◆ TASK BRIEF
Tell how many lines in these records contain the string "turquoise", with only the number as the reply.

Spatial object tracking data:
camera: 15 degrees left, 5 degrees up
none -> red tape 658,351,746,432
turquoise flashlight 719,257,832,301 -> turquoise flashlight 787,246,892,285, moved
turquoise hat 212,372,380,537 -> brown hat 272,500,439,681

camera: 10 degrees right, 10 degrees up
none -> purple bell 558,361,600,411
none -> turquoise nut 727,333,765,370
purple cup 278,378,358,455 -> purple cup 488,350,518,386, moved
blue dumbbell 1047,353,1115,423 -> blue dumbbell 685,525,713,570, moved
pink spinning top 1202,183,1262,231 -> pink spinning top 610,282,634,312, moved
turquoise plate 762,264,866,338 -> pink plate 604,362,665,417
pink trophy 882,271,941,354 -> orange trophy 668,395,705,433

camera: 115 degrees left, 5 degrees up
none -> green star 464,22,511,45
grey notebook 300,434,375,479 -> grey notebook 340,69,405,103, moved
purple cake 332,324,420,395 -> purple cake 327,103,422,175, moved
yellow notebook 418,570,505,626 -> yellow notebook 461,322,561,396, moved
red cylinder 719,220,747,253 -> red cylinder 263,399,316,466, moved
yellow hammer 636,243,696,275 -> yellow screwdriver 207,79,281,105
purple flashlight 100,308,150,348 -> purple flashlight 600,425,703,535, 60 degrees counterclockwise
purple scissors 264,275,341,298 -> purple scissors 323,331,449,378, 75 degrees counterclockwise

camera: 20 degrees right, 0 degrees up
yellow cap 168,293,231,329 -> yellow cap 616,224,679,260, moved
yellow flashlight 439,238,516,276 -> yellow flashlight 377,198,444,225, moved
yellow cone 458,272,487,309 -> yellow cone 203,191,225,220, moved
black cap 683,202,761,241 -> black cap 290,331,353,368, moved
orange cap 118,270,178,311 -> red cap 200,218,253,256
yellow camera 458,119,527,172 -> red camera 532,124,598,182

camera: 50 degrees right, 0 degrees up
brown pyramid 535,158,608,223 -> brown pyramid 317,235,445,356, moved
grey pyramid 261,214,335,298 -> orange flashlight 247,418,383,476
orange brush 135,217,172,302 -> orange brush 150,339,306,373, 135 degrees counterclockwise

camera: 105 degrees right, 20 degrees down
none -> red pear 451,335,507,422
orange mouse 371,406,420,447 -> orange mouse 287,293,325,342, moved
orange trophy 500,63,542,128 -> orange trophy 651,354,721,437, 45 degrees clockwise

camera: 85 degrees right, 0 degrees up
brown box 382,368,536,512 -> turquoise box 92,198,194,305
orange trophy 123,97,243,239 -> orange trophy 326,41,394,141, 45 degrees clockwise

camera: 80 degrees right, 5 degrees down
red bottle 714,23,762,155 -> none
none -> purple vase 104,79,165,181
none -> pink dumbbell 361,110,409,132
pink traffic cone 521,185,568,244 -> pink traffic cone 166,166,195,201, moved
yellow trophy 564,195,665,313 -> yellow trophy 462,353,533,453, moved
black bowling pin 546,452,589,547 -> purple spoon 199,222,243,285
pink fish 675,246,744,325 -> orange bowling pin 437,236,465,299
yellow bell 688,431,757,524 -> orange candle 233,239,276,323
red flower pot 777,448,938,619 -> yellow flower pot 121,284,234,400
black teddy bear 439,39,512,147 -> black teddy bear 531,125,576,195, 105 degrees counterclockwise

◆ RESPONSE AREA
5